**Excerpted data**
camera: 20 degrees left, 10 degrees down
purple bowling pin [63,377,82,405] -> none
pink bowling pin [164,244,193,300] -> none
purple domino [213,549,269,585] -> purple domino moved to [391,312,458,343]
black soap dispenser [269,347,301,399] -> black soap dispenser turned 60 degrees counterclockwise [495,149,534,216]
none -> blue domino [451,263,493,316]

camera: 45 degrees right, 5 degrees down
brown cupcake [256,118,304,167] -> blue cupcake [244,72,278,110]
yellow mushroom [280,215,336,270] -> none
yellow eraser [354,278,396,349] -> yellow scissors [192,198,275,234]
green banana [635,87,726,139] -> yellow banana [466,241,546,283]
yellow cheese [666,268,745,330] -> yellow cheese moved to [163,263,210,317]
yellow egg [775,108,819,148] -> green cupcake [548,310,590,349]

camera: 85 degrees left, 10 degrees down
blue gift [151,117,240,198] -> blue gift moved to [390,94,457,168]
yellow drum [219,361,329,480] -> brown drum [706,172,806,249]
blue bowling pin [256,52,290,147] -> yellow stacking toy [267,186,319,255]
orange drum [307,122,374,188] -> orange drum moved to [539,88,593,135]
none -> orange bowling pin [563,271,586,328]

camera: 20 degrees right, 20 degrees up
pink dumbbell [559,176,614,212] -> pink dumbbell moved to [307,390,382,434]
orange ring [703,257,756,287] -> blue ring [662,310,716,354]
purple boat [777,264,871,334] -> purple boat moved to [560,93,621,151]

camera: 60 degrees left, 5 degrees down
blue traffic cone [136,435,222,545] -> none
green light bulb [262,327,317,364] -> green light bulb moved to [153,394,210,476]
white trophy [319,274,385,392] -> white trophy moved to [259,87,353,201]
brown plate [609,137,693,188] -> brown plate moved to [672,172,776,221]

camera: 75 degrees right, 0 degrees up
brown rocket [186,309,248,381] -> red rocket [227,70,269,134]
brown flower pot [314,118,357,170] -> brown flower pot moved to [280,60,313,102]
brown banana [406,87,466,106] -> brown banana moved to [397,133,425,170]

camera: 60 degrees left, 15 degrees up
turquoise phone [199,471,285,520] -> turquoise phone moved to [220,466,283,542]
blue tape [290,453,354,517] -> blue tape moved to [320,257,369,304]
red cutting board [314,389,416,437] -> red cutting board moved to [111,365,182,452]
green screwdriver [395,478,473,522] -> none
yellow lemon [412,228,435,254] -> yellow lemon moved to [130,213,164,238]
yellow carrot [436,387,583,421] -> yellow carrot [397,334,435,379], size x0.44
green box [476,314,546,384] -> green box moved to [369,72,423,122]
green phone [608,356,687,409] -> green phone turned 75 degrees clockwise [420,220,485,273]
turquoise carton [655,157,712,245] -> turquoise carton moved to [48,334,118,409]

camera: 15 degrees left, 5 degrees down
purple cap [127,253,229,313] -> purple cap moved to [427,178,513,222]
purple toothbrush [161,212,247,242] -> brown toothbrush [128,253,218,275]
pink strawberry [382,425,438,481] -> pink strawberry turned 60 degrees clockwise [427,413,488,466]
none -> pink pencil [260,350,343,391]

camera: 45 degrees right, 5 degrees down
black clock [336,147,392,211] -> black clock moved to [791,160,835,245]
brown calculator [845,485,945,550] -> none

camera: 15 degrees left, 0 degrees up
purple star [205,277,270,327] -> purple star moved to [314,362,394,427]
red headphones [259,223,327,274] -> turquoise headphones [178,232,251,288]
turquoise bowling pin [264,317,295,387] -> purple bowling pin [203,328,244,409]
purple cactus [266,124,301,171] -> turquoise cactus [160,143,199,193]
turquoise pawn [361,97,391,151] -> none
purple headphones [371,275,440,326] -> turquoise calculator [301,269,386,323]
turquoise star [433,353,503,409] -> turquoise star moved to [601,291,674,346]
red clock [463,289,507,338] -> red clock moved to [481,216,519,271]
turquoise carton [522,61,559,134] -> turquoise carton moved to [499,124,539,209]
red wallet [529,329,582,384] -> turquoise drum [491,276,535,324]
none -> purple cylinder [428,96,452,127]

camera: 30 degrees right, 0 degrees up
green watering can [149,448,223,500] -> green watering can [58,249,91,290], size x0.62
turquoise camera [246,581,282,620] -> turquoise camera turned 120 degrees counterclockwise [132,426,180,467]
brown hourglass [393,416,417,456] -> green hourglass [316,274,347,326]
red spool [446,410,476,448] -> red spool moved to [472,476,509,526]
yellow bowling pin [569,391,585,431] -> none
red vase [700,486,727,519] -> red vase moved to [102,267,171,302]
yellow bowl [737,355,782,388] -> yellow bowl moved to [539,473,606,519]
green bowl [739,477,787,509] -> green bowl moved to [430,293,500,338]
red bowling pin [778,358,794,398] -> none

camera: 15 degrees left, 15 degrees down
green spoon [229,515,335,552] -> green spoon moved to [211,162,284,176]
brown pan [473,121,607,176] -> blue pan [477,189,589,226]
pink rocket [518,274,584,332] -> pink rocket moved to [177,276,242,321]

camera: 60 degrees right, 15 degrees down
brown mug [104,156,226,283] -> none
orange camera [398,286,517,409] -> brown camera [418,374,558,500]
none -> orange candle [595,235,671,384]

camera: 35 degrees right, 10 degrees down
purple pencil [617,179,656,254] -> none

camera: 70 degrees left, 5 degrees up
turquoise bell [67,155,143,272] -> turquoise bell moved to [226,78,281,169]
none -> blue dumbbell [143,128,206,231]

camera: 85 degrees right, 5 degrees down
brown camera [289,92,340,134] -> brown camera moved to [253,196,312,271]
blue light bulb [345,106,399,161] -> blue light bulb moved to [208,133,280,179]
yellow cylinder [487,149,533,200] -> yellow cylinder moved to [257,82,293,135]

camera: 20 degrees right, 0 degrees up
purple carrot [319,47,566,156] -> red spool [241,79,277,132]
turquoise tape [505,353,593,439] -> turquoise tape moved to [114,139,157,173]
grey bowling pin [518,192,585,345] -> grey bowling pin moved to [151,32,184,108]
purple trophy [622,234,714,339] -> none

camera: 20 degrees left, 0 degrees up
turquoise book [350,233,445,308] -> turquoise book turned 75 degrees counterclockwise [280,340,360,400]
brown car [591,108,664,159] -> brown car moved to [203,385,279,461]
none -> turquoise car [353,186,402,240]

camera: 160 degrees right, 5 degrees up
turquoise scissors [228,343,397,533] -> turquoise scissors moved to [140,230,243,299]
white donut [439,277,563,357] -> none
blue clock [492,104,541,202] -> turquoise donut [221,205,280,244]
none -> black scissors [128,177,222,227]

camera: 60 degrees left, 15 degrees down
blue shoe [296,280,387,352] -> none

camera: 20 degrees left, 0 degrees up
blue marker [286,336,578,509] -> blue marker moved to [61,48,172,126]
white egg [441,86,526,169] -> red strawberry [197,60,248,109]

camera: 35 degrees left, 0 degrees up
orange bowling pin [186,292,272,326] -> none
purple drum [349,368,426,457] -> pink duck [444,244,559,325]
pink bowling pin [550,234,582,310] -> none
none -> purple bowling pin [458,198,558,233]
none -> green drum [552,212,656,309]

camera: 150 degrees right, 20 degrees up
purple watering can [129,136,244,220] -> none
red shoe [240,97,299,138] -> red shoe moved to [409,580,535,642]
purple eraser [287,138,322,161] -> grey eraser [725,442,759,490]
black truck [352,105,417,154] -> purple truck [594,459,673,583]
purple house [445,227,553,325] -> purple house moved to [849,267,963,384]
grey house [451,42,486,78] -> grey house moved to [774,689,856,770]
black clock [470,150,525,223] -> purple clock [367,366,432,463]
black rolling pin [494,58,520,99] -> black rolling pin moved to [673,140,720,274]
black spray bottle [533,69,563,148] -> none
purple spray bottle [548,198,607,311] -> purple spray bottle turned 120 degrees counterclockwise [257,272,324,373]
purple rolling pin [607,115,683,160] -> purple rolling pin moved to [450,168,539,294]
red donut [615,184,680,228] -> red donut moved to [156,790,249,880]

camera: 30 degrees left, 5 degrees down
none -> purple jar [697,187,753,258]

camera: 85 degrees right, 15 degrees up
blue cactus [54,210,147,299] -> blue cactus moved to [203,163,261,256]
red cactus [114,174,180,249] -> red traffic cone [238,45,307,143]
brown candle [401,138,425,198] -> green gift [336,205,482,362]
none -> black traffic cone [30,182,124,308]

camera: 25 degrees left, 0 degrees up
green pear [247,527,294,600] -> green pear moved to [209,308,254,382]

**Task requirements**
Read through the entries above, and wherever a line holds the string "light", copy it.

**Result for this task**
green light bulb [262,327,317,364] -> green light bulb moved to [153,394,210,476]
blue light bulb [345,106,399,161] -> blue light bulb moved to [208,133,280,179]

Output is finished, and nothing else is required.